#### Extracted data

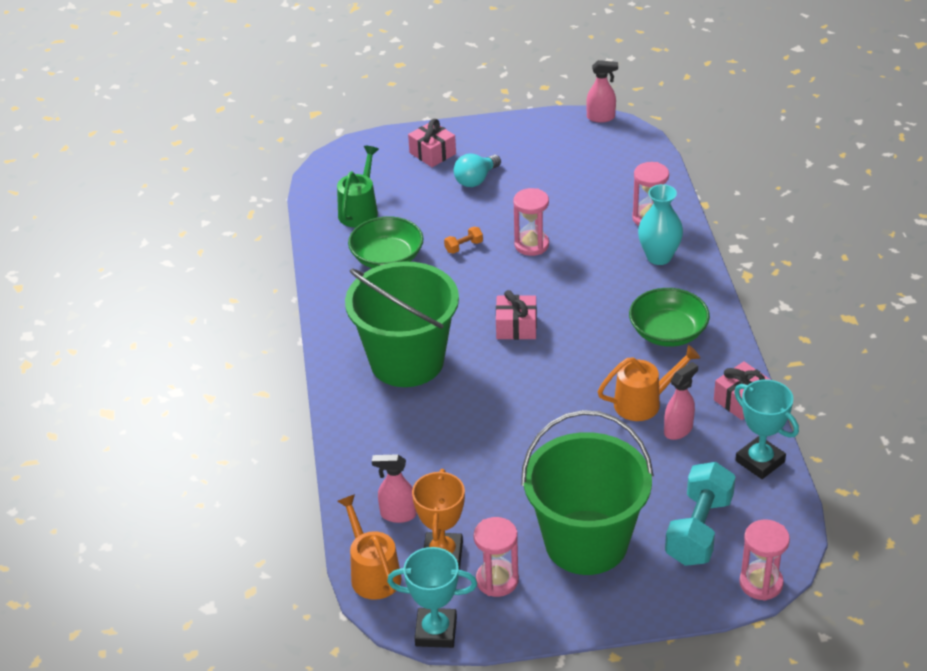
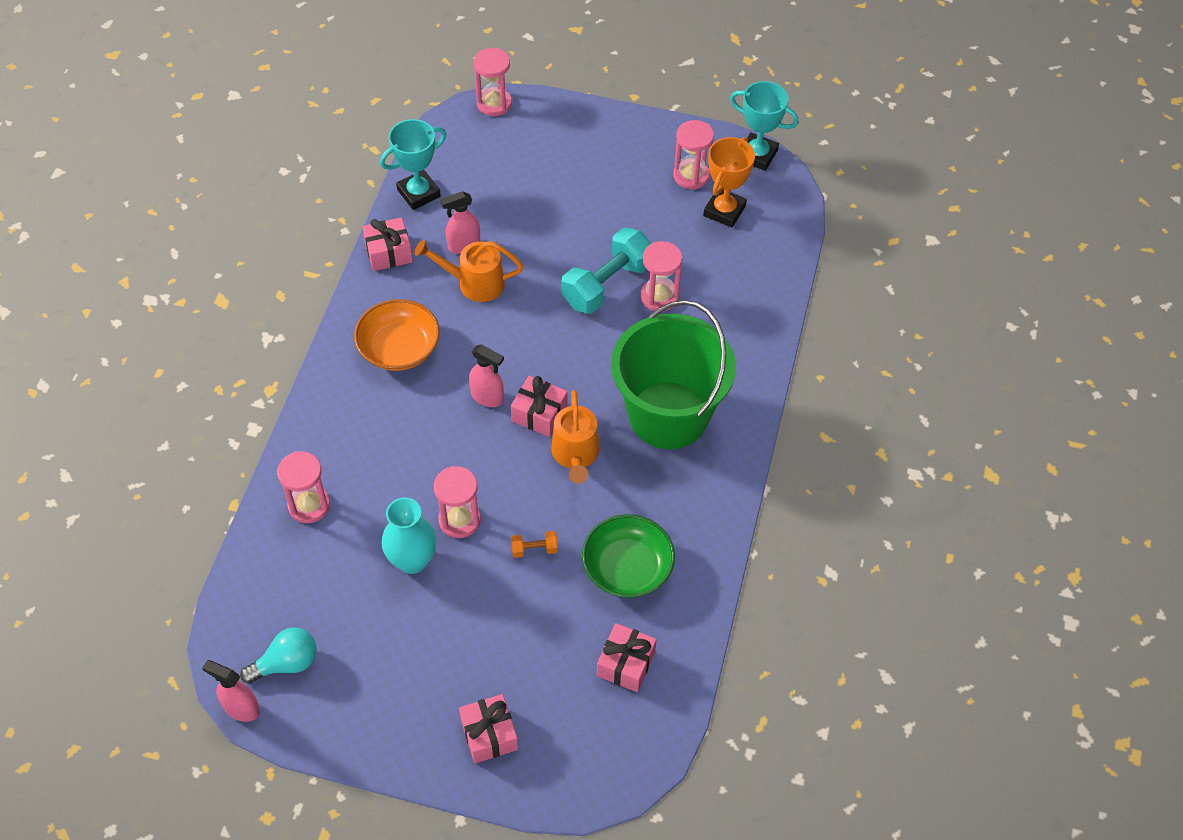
camera: 160 degrees left, 15 degrees up
(360, 210) = (626, 664): green watering can -> pink gift
(372, 573) = (788, 216): orange watering can -> orange watering can (575, 455)
(398, 514) = (746, 258): pink spray bottle -> pink spray bottle (487, 397)
(465, 450) = (659, 296): none -> pink hourglass
(476, 179) = (462, 658): turquoise light bulb -> turquoise light bulb (286, 663)
(586, 542) = (604, 179): green bucket -> none
(659, 257) = (339, 445): turquoise vase -> turquoise vase (412, 560)
(668, 332) = (399, 348): green bowl -> orange bowl
(698, 530) = (510, 157): turquoise dumbbell -> turquoise dumbbell (607, 284)
(760, 461) = (419, 193): turquoise trophy -> turquoise trophy turned 75 degrees clockwise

########

**Aim of the task**
Reproduce the opening lines of the material above exactly, ending with the line that contains "(659, 257) = (339, 445): turquoise". Omit every picture.

**Expected output**
camera: 160 degrees left, 15 degrees up
(360, 210) = (626, 664): green watering can -> pink gift
(372, 573) = (788, 216): orange watering can -> orange watering can (575, 455)
(398, 514) = (746, 258): pink spray bottle -> pink spray bottle (487, 397)
(465, 450) = (659, 296): none -> pink hourglass
(476, 179) = (462, 658): turquoise light bulb -> turquoise light bulb (286, 663)
(586, 542) = (604, 179): green bucket -> none
(659, 257) = (339, 445): turquoise vase -> turquoise vase (412, 560)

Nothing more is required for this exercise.